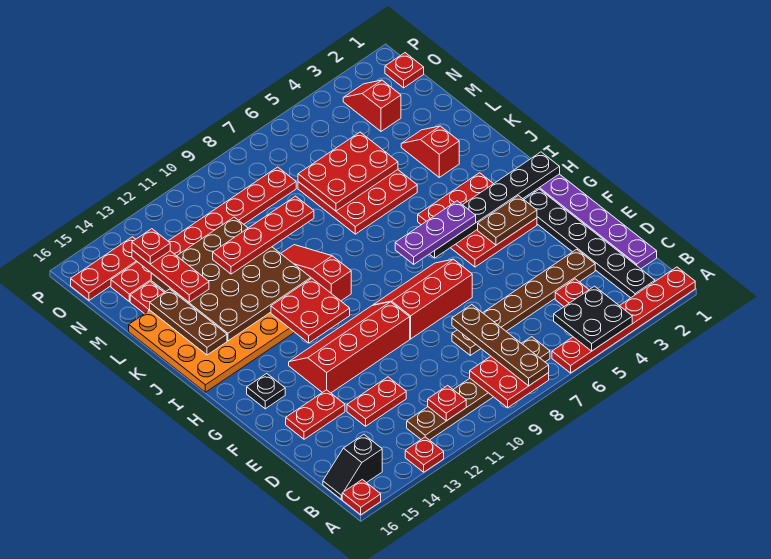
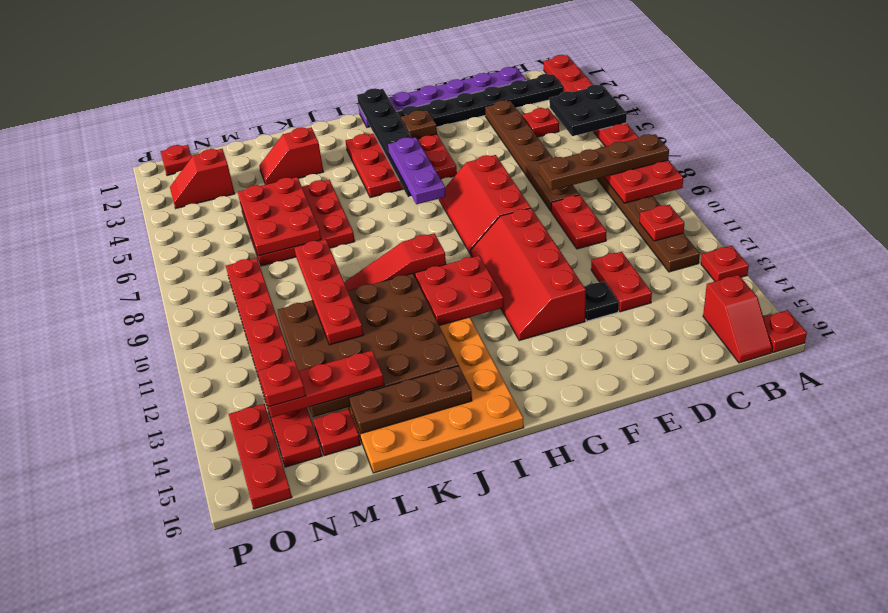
black slope B15:B16 level 1 top 15 -> red slope B15:B16 level 1 top 15
red plate E14:E15 level 1 -> red plate D9:D10 level 1
brown plate G3:G4 level 2 -> brown plate G3 level 2
black plate G15 level 1 -> black plate E13 level 1

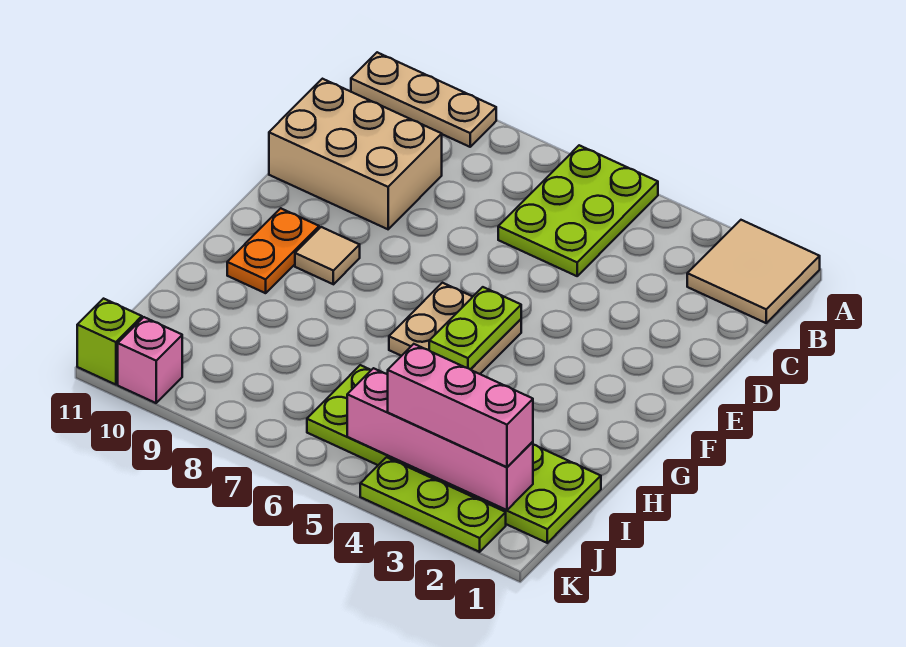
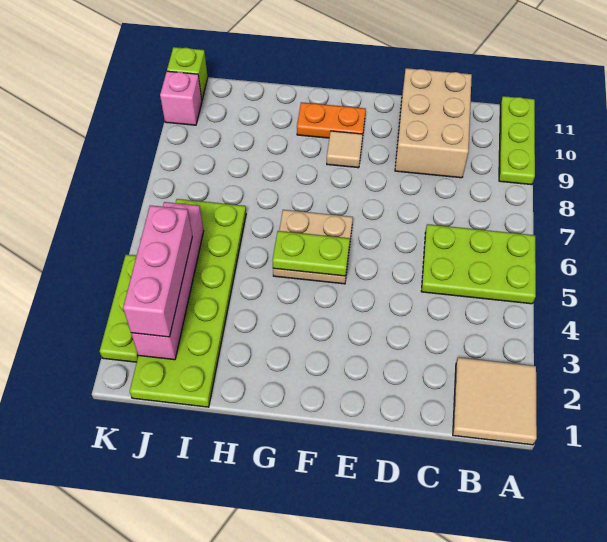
tan plate A9:A11 level 1 -> lime plate A9:A11 level 1

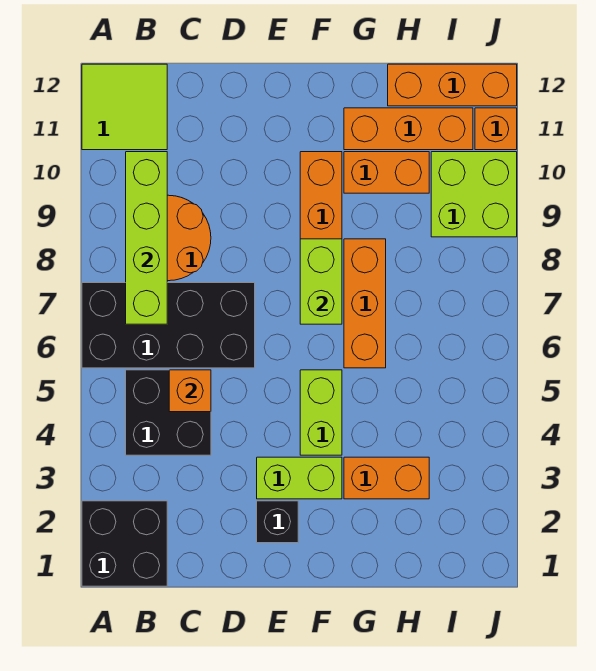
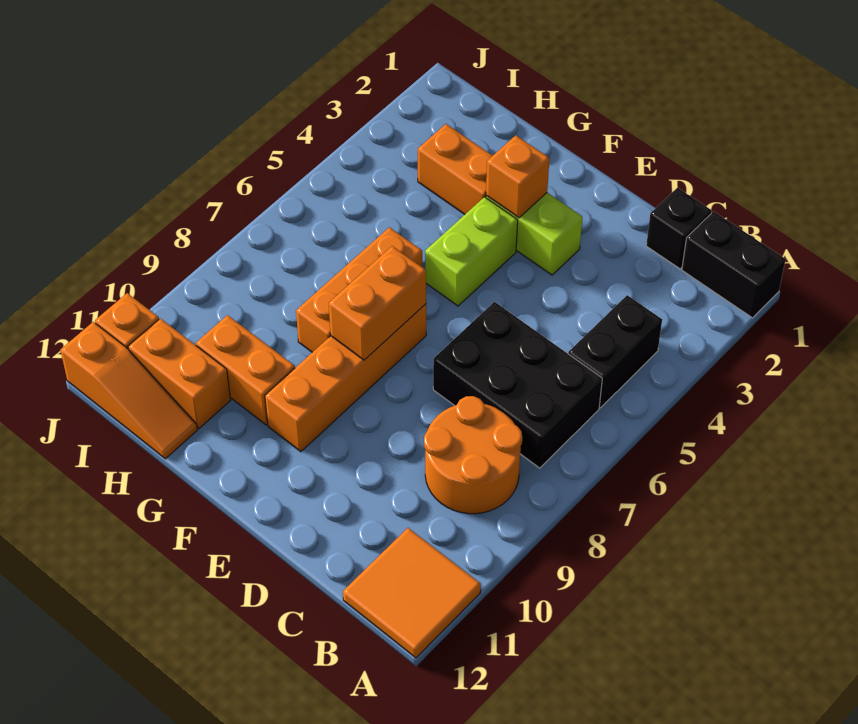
black brick A1:B2 level 1 -> black brick A1:B1 level 1
black brick A6:D7 level 1 -> black brick B6:D7 level 1
lime tile A11:B12 level 1 -> orange tile A11:B12 level 1
black brick B4:C5 level 1 -> black brick B4:B5 level 1
lime brick B7:B10 level 2 -> none
orange brick C5 level 2 -> orange brick F3 level 2
black brick E2 level 1 -> black brick C1 level 1
lime brick F7:F8 level 2 -> orange brick F7:F8 level 2
orange brick G11:I11 level 1 -> orange brick H11:I11 level 1
orange brick H12:J12 level 1 -> orange slope H12:J12 level 1 top J
lime brick I9:J10 level 1 -> none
------------------------------------------------------------------------
TASK PROMPT ::
Please write out only the lines from the one containing "orange brick H12:J12" to the end of the records above, exactly, both ends included.

ANSWER SPACE ::
orange brick H12:J12 level 1 -> orange slope H12:J12 level 1 top J
lime brick I9:J10 level 1 -> none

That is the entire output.